__Task details__:
Print the listing exactly as it stands. Skip every picture.

__Source data__:
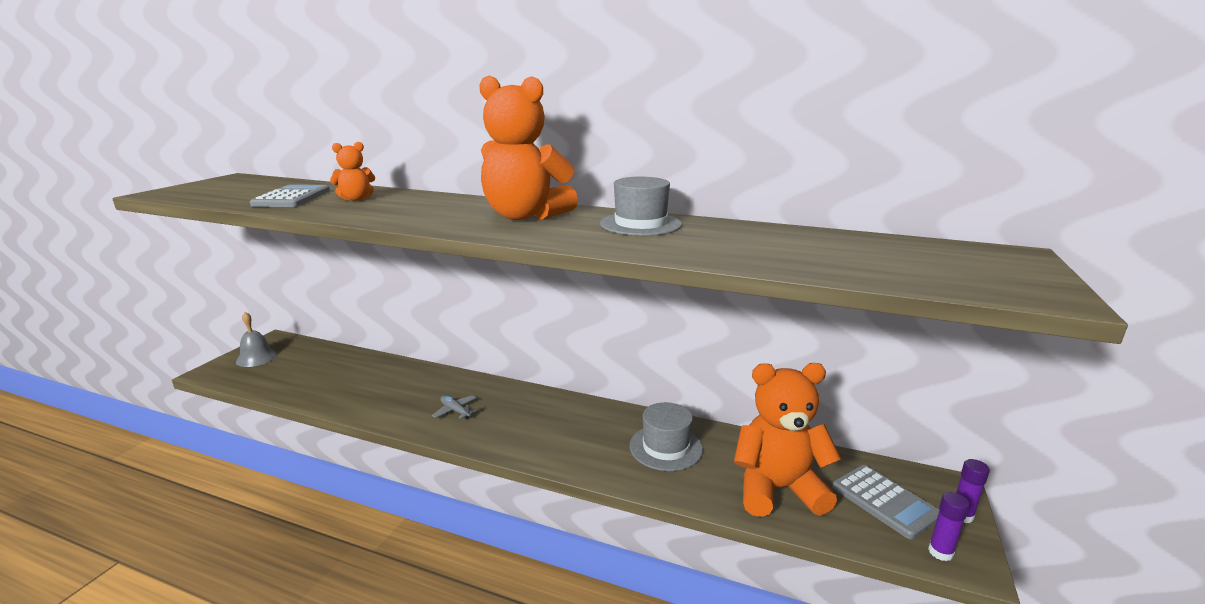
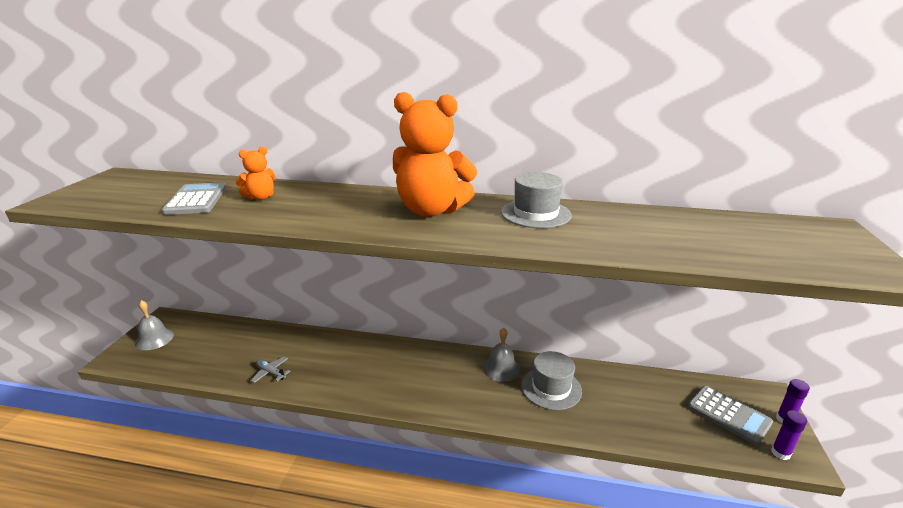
camera: 10 degrees left, 5 degrees up
(455, 411) = (363, 374): grey plane -> grey plane (271, 373)
(614, 421) = (501, 368): none -> grey bell
(777, 489) = (649, 415): orange teddy bear -> none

__Reply__:
camera: 10 degrees left, 5 degrees up
(455, 411) = (363, 374): grey plane -> grey plane (271, 373)
(614, 421) = (501, 368): none -> grey bell
(777, 489) = (649, 415): orange teddy bear -> none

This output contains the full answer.